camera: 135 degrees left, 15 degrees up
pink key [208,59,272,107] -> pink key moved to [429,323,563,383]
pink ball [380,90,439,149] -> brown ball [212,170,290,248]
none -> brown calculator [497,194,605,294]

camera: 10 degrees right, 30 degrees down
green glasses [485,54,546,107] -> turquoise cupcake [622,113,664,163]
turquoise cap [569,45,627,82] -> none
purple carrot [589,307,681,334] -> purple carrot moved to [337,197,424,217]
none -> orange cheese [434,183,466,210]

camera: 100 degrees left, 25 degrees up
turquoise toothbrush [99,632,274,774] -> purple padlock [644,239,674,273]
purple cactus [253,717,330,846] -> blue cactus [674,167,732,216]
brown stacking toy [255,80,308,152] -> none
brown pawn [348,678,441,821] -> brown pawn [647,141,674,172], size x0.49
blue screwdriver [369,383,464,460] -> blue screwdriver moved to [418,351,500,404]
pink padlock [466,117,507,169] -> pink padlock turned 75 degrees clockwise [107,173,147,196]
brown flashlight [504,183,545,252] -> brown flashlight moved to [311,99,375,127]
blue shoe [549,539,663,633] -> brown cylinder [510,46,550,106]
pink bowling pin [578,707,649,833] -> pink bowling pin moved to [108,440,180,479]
::::
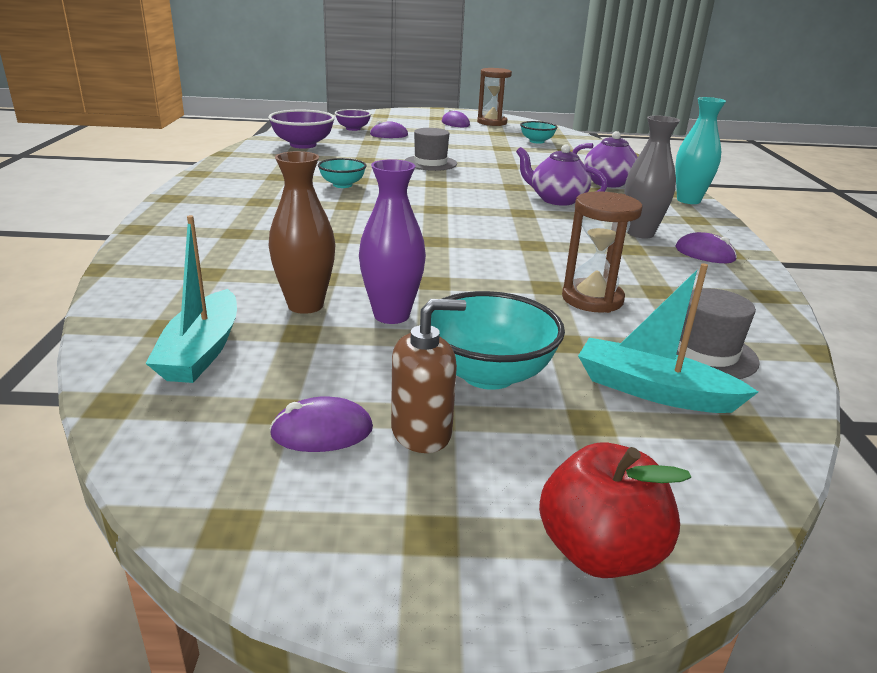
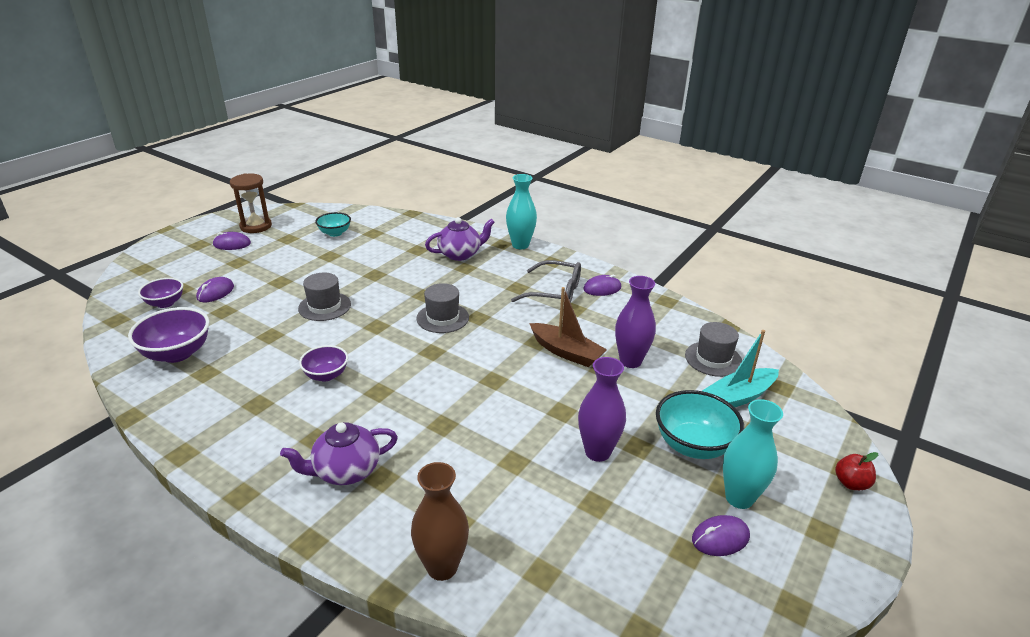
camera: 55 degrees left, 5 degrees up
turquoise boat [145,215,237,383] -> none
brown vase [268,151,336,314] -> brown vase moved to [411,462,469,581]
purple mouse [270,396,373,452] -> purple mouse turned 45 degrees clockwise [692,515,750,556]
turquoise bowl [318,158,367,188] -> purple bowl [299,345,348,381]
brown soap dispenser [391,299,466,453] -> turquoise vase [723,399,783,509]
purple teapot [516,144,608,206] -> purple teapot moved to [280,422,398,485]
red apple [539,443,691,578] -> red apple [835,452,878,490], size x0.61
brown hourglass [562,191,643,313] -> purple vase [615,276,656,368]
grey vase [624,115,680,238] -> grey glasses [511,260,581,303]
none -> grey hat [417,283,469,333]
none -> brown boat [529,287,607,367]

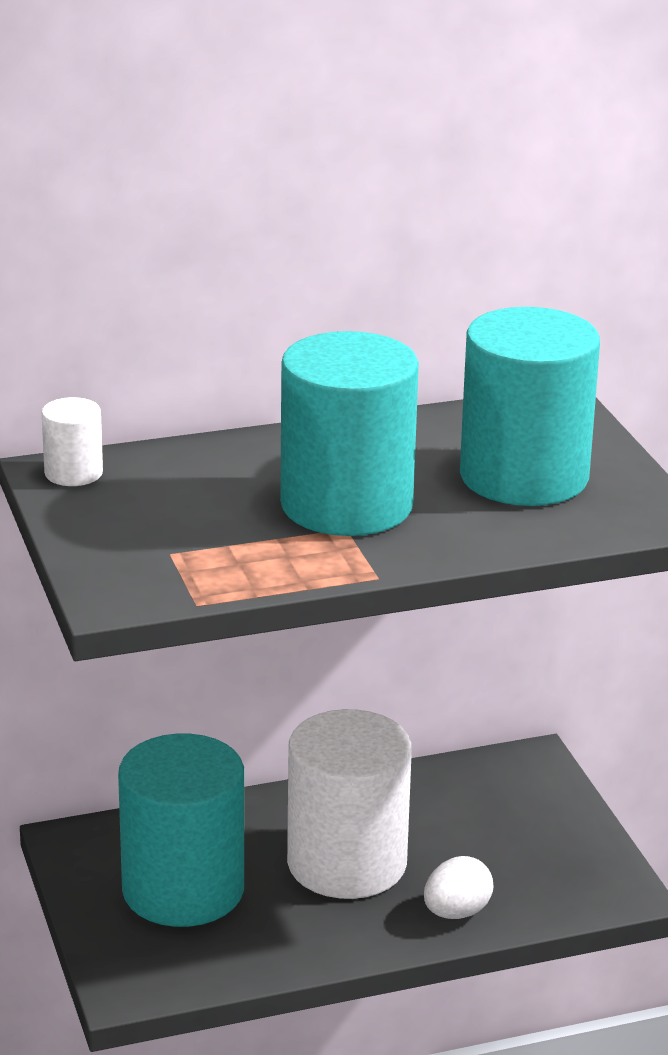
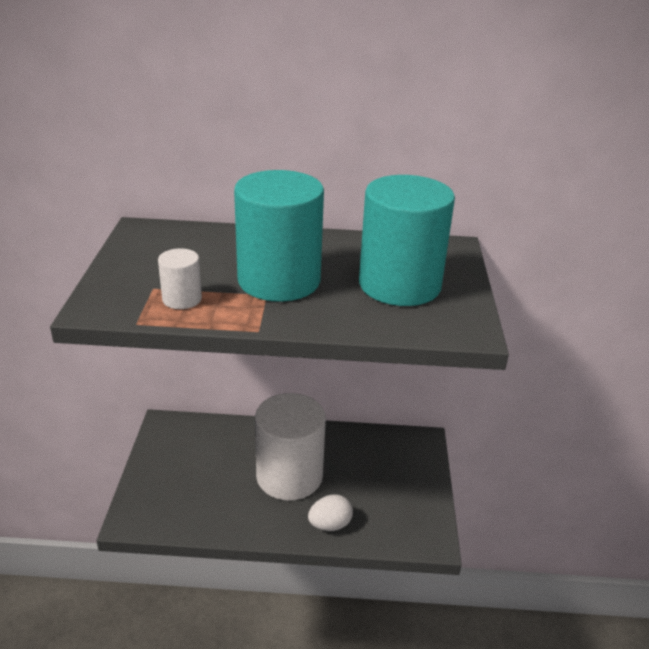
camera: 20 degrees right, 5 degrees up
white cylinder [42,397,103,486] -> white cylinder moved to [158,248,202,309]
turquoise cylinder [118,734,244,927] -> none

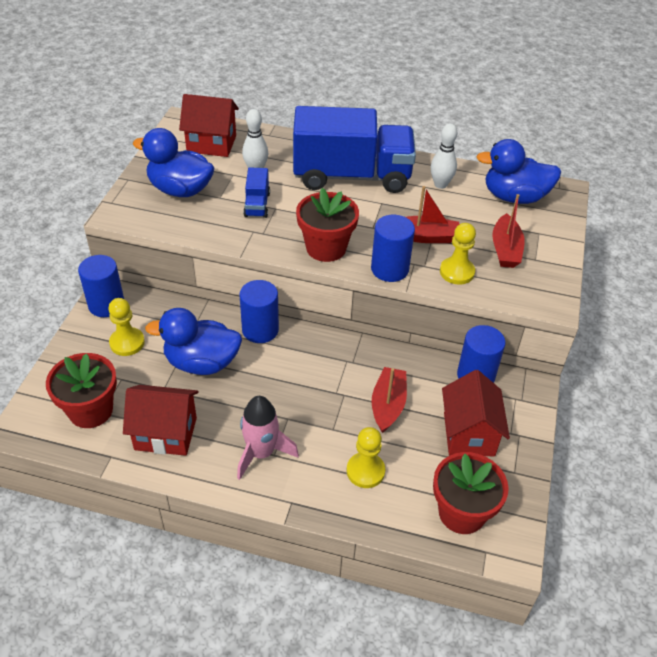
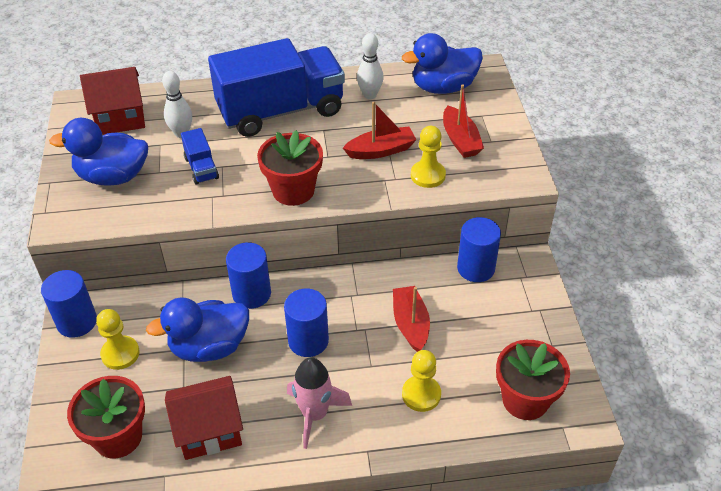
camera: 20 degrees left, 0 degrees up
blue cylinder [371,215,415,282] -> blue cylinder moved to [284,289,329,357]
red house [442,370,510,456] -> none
::::
What is needed
Both end lines included, restate word for word the lines above from the line with "none -> brown calculator [497,194,605,294]" to the line with "none -> orange cheese [434,183,466,210]", and nothing else.

Exercise result
none -> brown calculator [497,194,605,294]

camera: 10 degrees right, 30 degrees down
green glasses [485,54,546,107] -> turquoise cupcake [622,113,664,163]
turquoise cap [569,45,627,82] -> none
purple carrot [589,307,681,334] -> purple carrot moved to [337,197,424,217]
none -> orange cheese [434,183,466,210]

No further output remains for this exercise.